Extracted material

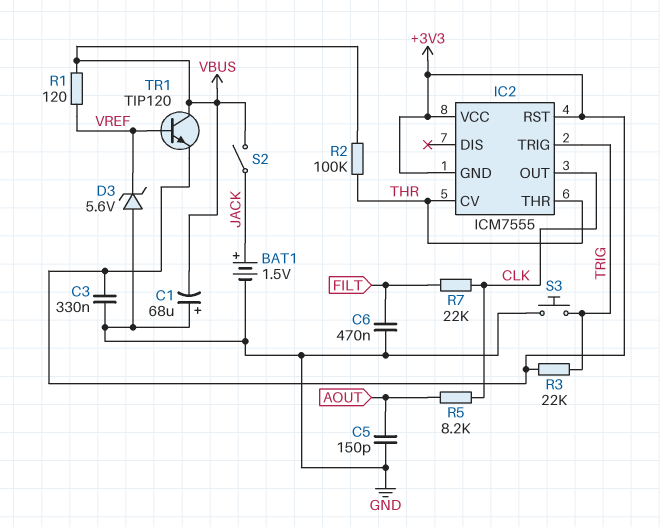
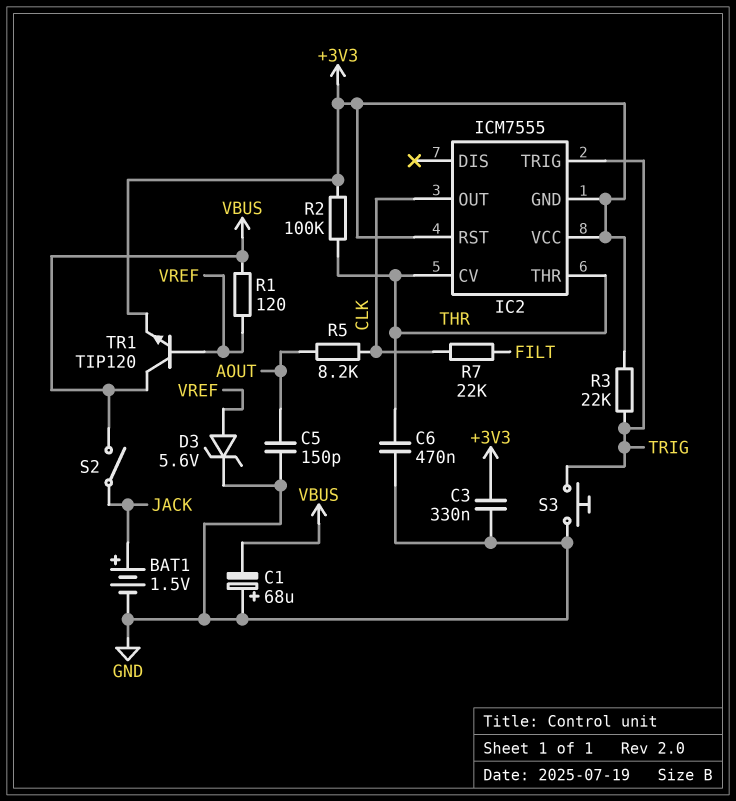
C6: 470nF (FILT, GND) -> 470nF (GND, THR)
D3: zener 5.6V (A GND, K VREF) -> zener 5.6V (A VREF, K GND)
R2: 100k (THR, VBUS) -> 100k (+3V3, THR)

==

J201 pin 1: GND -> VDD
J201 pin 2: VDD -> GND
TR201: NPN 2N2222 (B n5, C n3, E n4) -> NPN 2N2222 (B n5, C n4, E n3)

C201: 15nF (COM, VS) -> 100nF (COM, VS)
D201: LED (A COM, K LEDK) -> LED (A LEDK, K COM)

--

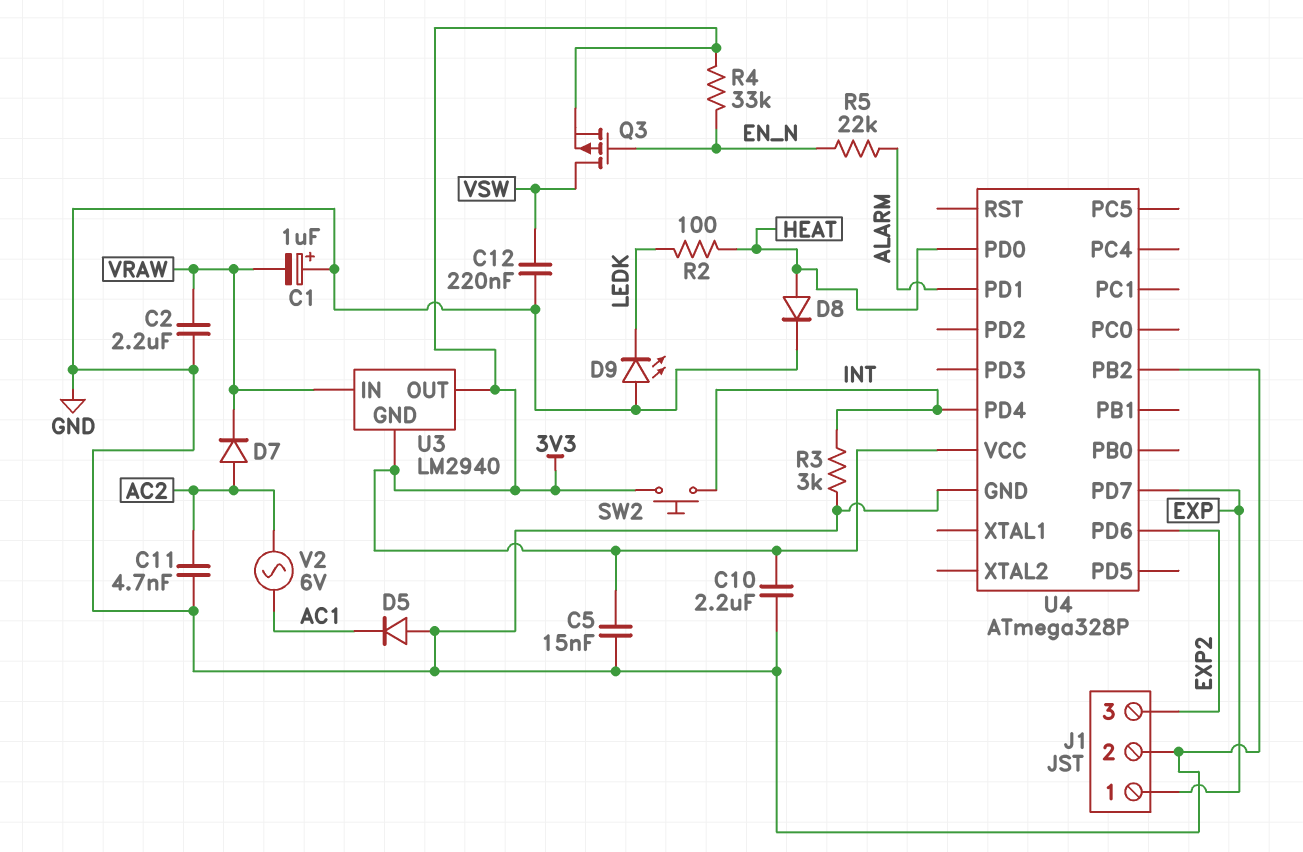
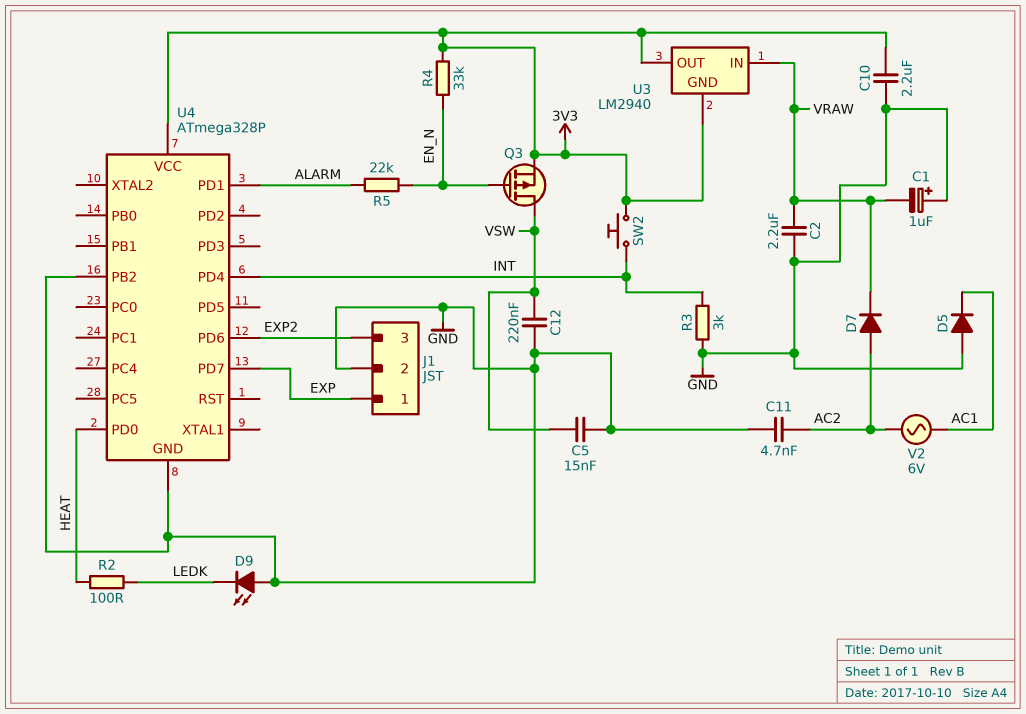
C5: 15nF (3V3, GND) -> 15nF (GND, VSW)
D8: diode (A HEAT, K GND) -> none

Work to complete
From the listing above, output exactly the run of lines that starts with the line containing "C6: 470nF (FILT, GND) -> 470nF (GND, THR)" and ends with the line containing "R2: 100k (THR, VBUS) -> 100k (+3V3, THR)".

Expected output
C6: 470nF (FILT, GND) -> 470nF (GND, THR)
D3: zener 5.6V (A GND, K VREF) -> zener 5.6V (A VREF, K GND)
R2: 100k (THR, VBUS) -> 100k (+3V3, THR)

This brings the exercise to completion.